Data listing:
::::

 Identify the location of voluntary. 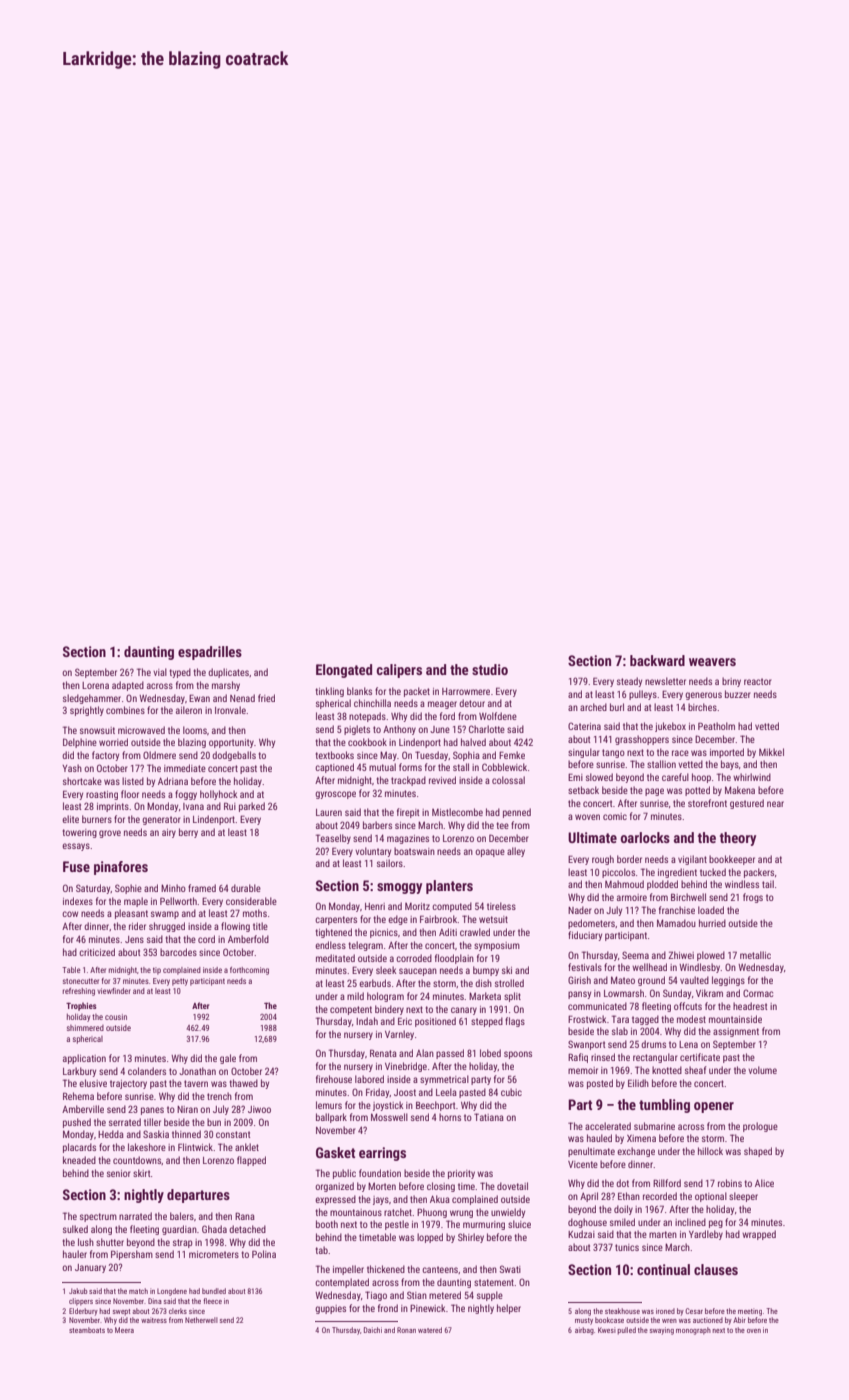
(373, 852).
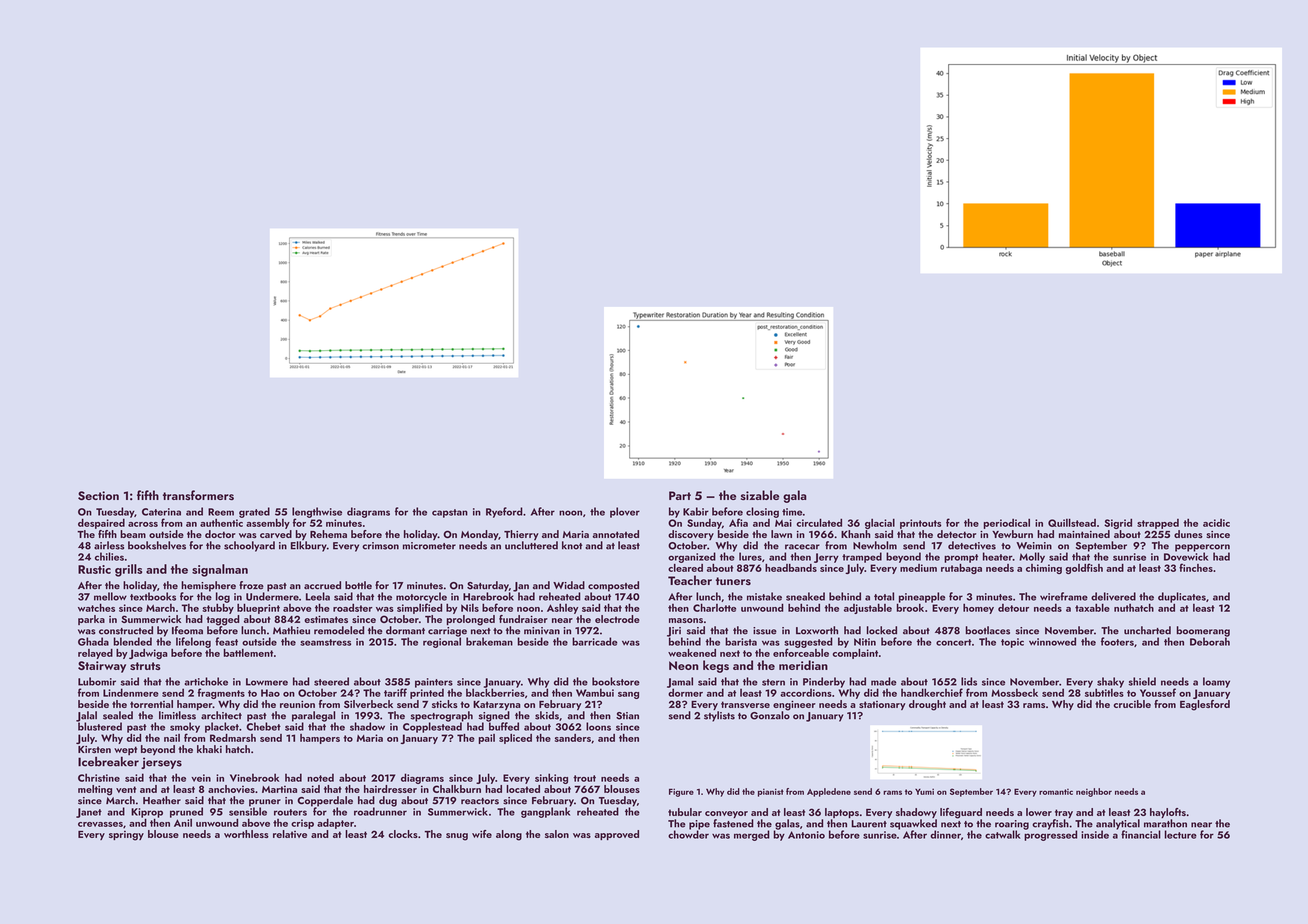 The width and height of the image is (1308, 924). I want to click on Rustic, so click(94, 569).
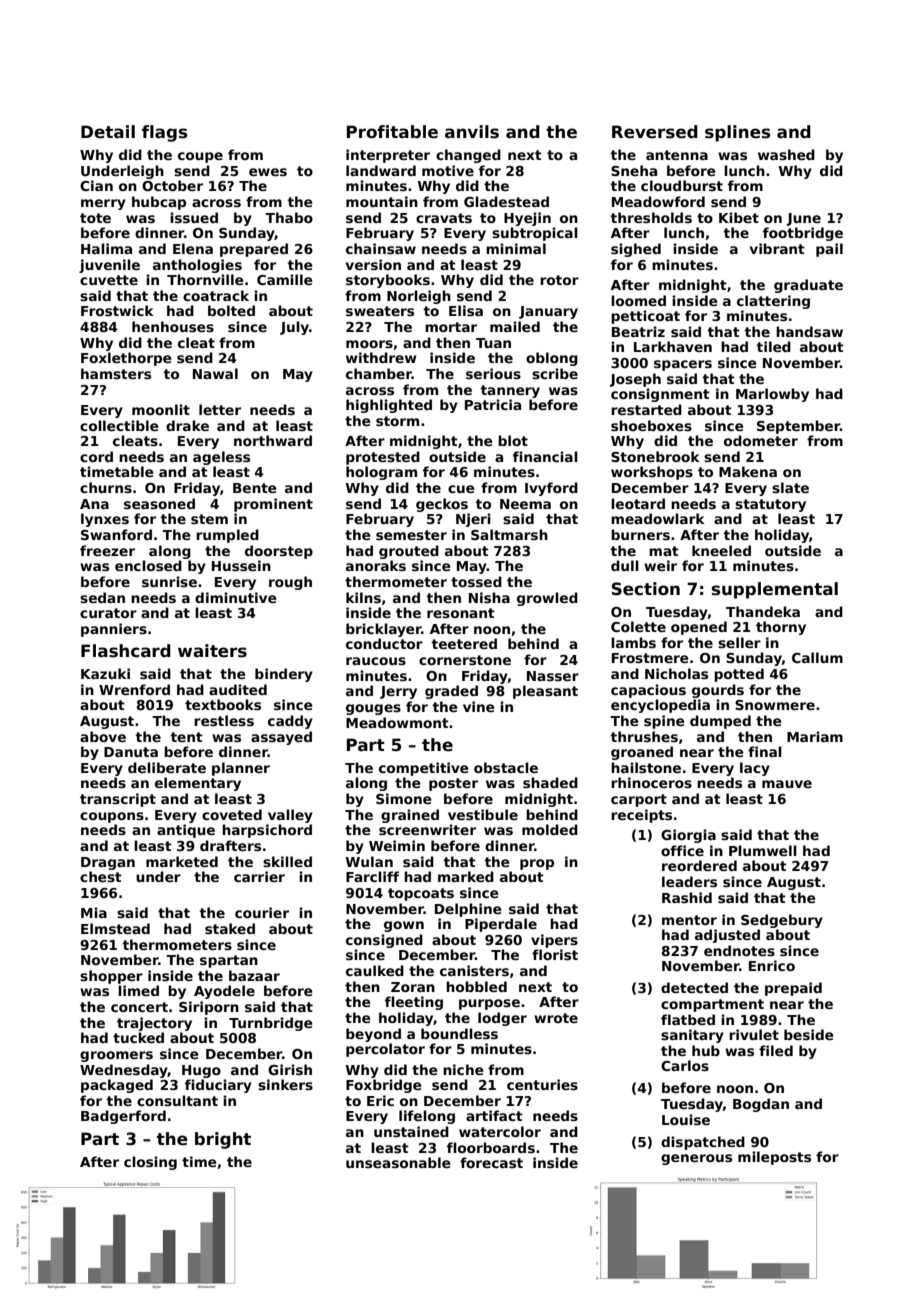 The width and height of the screenshot is (924, 1308). I want to click on Makena, so click(748, 471).
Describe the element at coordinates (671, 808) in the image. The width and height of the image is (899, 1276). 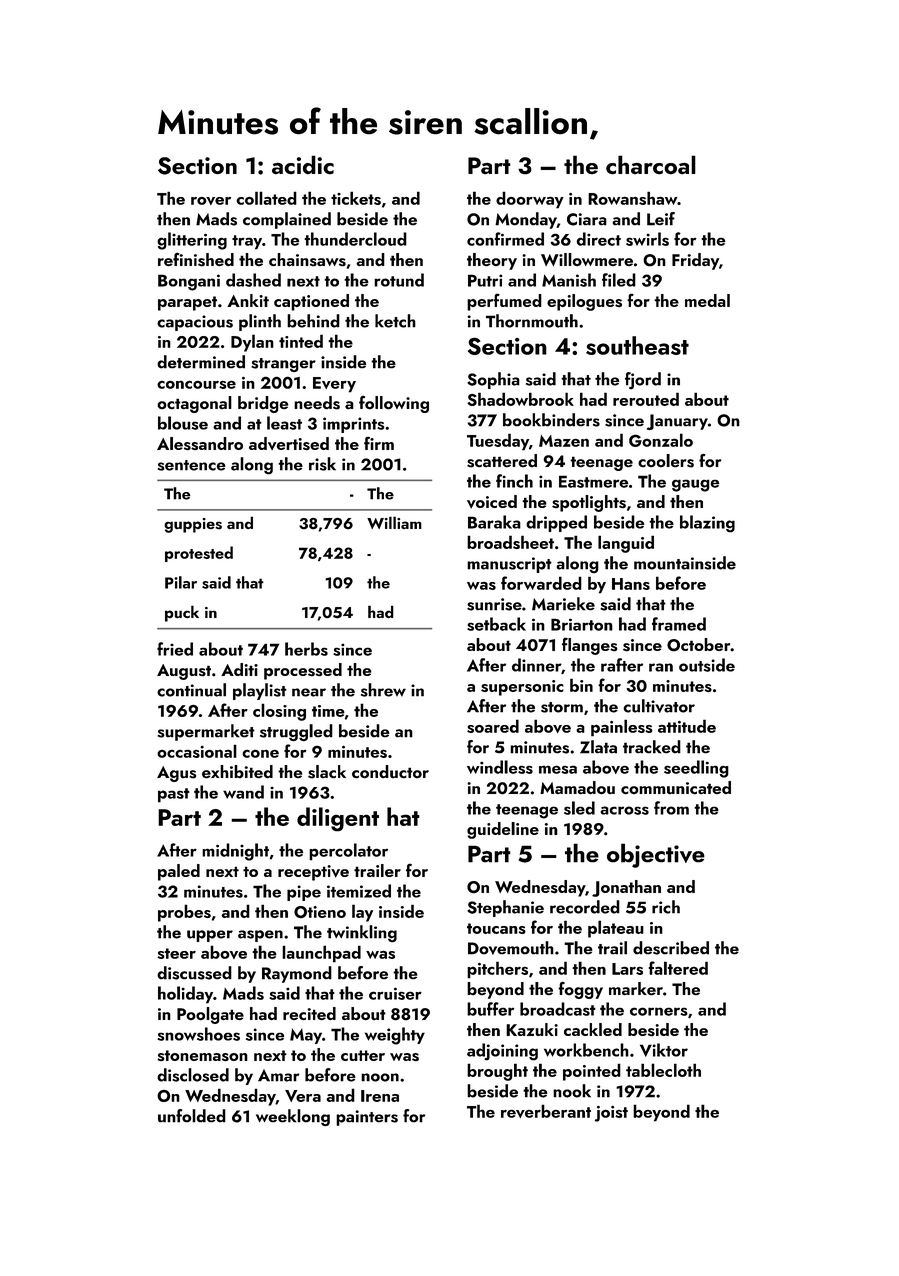
I see `from` at that location.
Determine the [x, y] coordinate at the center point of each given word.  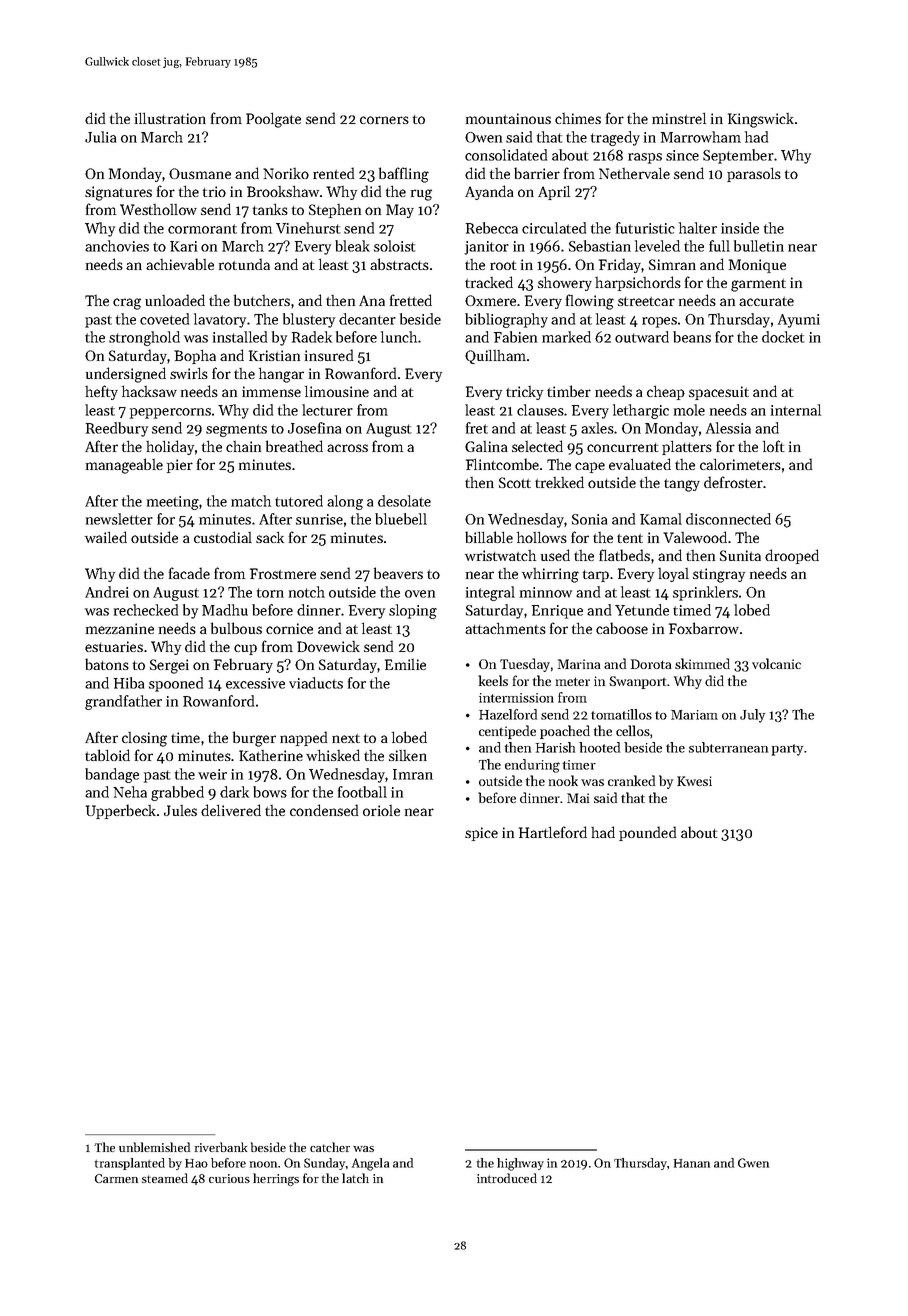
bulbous [236, 628]
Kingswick [761, 120]
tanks [270, 209]
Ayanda [489, 192]
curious [229, 1178]
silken [408, 755]
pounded [647, 833]
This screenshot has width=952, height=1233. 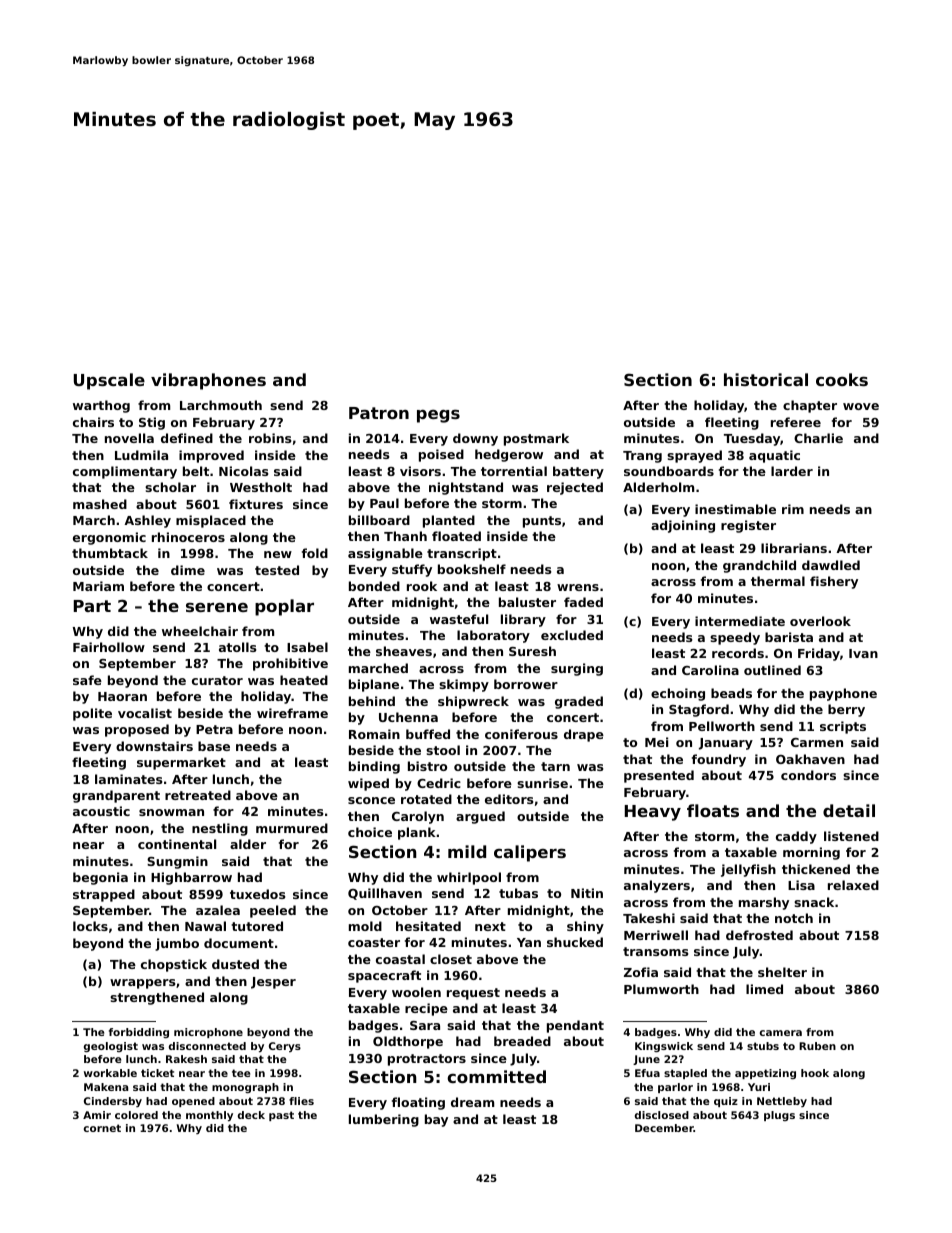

::::

### TASK
Please copy every line of the listing above without changing anything, and leave out the pictures.

### TASK RESPONSE
 Identify the location of voluntary. 
(373, 852).
 The width and height of the image is (1308, 924). I want to click on Rustic, so click(94, 569).
 The width and height of the screenshot is (924, 1308). I want to click on Makena, so click(748, 471).
Describe the element at coordinates (671, 808) in the image. The width and height of the image is (899, 1276). 
I see `from` at that location.
Determine the [x, y] coordinate at the center point of each given word.  
bulbous [236, 628]
Kingswick [761, 120]
tanks [270, 209]
Ayanda [489, 192]
curious [229, 1178]
silken [408, 755]
pounded [647, 833]
This screenshot has width=952, height=1233. 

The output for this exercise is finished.